• TO DO
Each entry has to be given again in its exact wording, and no picture may appear in the result.
• • • • • • •
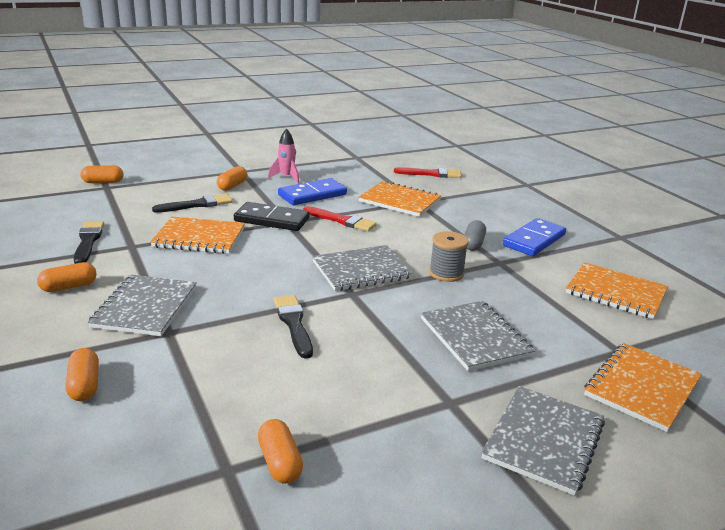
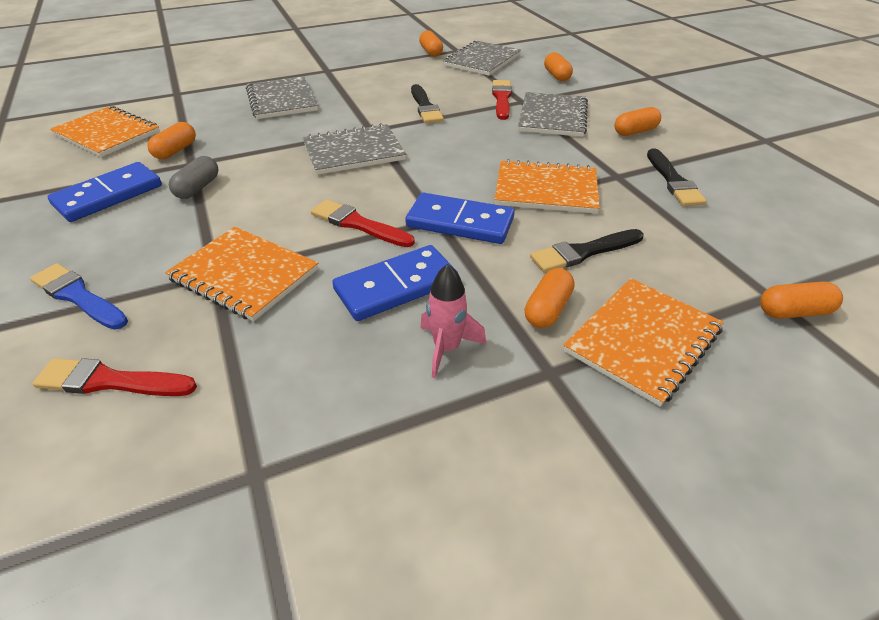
camera: 175 degrees left, 15 degrees up
(193, 337) = (502, 98): none -> red brush
(271, 220) = (460, 222): black domino -> blue domino
(446, 273) = (264, 150): grey spool -> none
(481, 196) = (78, 296): none -> blue brush
(526, 274) = (175, 151): none -> orange capsule
(543, 440) = (284, 58): grey notebook -> grey notebook (482, 60)
(642, 388) = (192, 76): orange notebook -> orange notebook (642, 340)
• • • • • • •
• RESULT OF THIS TASK
camera: 175 degrees left, 15 degrees up
(193, 337) = (502, 98): none -> red brush
(271, 220) = (460, 222): black domino -> blue domino
(446, 273) = (264, 150): grey spool -> none
(481, 196) = (78, 296): none -> blue brush
(526, 274) = (175, 151): none -> orange capsule
(543, 440) = (284, 58): grey notebook -> grey notebook (482, 60)
(642, 388) = (192, 76): orange notebook -> orange notebook (642, 340)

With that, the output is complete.